Work to be completed: A stretch of the entries below is to be set down exactly, running from the line with "camera: 15 degrees right, 10 degrees down" through the line with "443, 411, 517", both included, and no other line.

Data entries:
|---|

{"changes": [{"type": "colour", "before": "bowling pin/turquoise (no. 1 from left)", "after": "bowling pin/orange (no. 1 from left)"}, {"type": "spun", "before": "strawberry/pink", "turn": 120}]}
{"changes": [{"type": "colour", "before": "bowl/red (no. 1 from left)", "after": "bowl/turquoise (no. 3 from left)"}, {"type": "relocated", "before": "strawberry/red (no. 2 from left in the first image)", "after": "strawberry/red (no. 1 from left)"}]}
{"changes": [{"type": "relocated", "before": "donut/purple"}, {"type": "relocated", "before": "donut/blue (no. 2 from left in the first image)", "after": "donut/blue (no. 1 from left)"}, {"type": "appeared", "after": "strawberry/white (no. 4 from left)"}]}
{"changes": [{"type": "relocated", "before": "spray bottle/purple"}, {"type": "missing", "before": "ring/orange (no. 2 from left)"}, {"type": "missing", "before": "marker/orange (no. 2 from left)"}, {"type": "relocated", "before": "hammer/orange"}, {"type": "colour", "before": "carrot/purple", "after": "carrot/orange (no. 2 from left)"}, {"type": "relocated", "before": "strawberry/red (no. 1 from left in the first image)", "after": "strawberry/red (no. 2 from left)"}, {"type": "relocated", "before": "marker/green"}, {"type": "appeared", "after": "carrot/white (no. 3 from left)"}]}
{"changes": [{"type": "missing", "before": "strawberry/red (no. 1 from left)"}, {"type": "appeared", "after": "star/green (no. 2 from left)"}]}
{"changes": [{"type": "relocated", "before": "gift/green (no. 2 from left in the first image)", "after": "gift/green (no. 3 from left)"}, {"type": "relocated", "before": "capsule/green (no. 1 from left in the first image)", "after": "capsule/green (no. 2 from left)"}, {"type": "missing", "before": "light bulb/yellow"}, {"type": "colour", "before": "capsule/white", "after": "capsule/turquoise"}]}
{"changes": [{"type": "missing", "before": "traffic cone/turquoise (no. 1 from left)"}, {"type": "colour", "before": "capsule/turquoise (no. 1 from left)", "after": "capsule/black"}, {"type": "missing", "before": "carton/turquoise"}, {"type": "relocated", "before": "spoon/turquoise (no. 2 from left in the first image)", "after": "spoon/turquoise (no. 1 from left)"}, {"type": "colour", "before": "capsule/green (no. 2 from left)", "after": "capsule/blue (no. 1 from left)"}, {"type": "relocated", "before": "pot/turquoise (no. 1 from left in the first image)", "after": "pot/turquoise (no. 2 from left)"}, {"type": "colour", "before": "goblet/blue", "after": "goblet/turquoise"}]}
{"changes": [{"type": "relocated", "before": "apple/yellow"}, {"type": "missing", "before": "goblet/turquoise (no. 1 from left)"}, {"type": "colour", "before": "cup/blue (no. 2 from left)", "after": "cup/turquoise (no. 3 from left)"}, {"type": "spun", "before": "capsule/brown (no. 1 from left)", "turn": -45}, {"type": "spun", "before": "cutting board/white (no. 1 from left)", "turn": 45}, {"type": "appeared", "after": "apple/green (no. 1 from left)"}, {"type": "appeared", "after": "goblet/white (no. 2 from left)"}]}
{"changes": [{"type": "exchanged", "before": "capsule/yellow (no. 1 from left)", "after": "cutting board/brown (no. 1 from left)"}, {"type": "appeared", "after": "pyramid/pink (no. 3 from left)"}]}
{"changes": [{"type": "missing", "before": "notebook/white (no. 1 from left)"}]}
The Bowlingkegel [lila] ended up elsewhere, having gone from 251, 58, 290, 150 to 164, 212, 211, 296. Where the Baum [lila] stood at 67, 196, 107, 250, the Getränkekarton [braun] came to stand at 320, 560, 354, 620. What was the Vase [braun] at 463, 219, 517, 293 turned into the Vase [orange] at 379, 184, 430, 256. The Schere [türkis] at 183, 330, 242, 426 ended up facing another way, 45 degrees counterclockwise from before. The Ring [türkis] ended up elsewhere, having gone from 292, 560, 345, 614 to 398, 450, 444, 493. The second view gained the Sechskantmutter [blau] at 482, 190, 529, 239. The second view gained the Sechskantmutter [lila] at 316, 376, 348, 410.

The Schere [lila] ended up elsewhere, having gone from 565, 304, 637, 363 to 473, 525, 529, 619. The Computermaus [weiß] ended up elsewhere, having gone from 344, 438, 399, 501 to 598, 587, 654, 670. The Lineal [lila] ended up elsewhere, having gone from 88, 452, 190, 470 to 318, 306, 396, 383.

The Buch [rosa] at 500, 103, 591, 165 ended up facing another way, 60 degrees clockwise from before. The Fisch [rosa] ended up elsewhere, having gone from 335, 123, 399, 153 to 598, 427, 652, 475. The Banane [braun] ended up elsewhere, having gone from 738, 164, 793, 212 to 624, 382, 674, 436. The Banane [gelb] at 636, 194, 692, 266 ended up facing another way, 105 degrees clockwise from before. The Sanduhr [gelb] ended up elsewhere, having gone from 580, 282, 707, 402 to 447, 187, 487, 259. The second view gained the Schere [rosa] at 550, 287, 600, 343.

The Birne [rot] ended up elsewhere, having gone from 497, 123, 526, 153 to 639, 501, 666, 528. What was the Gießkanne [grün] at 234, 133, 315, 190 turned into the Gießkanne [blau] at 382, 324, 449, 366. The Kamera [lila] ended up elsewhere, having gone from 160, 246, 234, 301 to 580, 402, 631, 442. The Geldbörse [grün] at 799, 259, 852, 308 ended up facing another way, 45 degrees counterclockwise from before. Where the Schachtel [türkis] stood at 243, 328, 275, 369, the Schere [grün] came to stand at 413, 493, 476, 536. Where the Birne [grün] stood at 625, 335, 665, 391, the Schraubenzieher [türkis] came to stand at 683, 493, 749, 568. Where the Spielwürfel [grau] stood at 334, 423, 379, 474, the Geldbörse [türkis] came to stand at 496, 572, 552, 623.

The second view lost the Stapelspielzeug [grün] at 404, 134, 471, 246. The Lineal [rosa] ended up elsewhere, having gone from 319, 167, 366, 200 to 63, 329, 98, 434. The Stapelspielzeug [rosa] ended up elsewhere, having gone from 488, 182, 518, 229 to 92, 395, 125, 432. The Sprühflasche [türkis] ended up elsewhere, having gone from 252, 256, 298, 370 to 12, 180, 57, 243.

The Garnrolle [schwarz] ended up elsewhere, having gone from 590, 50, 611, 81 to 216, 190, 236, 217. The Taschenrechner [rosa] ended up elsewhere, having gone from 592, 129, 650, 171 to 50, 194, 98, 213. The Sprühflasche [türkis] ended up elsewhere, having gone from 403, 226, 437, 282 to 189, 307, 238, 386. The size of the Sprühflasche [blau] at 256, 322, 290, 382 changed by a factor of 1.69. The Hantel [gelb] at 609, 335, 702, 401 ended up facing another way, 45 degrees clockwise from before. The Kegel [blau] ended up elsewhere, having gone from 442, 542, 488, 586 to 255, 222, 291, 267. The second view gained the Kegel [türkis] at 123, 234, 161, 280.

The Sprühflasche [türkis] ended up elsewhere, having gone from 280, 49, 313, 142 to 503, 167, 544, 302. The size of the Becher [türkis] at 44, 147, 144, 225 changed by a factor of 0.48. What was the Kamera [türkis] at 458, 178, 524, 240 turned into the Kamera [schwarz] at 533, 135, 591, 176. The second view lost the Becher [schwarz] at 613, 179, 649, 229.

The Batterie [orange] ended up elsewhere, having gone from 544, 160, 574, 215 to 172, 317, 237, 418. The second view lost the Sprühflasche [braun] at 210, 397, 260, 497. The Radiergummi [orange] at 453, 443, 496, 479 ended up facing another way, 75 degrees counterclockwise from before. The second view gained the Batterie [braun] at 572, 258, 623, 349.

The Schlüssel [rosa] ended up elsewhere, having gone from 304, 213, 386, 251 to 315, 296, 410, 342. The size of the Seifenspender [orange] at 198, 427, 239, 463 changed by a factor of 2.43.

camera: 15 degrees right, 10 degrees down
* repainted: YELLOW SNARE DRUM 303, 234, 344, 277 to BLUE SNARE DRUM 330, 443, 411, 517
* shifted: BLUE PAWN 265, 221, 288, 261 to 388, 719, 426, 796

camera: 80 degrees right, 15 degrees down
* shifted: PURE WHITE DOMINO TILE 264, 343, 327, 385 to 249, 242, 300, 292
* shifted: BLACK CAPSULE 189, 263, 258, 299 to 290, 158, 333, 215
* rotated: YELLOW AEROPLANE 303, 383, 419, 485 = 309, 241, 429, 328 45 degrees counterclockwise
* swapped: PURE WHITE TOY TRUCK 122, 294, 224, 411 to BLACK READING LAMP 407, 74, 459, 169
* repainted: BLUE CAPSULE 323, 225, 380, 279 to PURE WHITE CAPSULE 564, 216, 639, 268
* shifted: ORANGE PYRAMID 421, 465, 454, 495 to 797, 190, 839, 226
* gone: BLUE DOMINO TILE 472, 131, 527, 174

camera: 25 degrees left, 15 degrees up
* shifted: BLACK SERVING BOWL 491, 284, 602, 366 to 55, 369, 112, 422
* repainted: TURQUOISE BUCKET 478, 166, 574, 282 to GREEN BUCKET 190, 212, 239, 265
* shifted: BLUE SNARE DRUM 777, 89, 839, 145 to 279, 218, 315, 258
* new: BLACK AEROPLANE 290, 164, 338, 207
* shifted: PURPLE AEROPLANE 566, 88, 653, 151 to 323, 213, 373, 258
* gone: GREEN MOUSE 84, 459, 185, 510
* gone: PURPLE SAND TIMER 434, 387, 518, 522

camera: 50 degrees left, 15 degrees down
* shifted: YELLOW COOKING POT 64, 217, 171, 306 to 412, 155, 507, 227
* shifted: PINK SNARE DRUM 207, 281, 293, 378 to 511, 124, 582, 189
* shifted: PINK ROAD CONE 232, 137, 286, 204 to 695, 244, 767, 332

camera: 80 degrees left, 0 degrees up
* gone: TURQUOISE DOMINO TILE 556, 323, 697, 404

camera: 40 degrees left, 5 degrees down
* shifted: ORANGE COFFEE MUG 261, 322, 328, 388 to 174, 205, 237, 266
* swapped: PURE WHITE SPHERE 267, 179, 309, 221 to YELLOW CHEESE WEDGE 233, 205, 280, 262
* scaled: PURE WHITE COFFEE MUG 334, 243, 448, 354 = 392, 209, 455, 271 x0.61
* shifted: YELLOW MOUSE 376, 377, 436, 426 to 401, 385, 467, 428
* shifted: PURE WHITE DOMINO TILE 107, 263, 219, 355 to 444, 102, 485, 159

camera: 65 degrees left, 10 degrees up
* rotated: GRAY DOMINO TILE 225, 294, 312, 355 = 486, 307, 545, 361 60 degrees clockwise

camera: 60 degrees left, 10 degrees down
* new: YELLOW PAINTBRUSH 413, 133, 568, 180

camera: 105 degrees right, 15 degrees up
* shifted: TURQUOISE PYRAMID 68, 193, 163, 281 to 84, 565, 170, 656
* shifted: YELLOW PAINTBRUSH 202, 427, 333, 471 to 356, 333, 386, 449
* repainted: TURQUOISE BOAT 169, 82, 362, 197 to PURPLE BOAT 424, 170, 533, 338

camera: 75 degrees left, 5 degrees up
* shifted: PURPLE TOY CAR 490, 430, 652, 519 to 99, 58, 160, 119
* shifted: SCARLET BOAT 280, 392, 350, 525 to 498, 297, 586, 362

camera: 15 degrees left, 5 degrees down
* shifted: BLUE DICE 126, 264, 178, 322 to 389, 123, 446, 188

|---|

Output:
camera: 15 degrees right, 10 degrees down
* repainted: YELLOW SNARE DRUM 303, 234, 344, 277 to BLUE SNARE DRUM 330, 443, 411, 517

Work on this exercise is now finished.